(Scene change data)
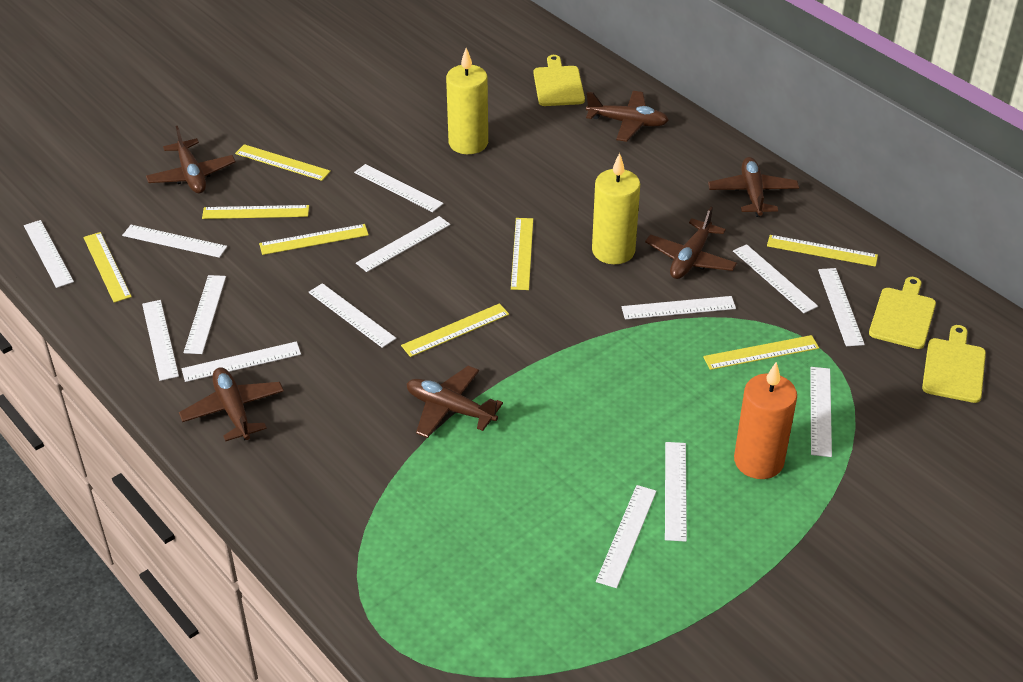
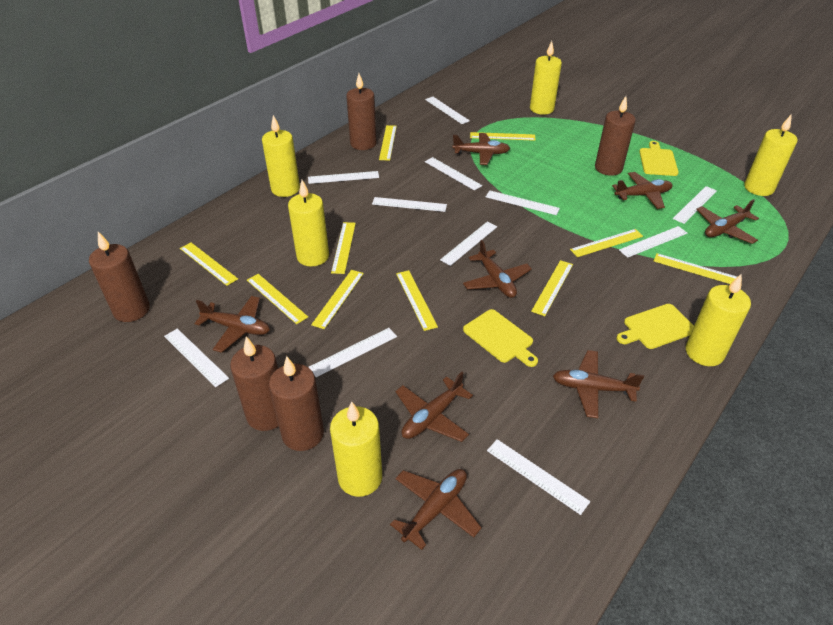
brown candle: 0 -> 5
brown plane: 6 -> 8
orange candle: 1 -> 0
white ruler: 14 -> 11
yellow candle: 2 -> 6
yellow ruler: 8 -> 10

■ **Requirement**:
Please output all the records above exactly, leaving out every picture.

■ **Response to this task**:
brown candle: 0 -> 5
brown plane: 6 -> 8
orange candle: 1 -> 0
white ruler: 14 -> 11
yellow candle: 2 -> 6
yellow ruler: 8 -> 10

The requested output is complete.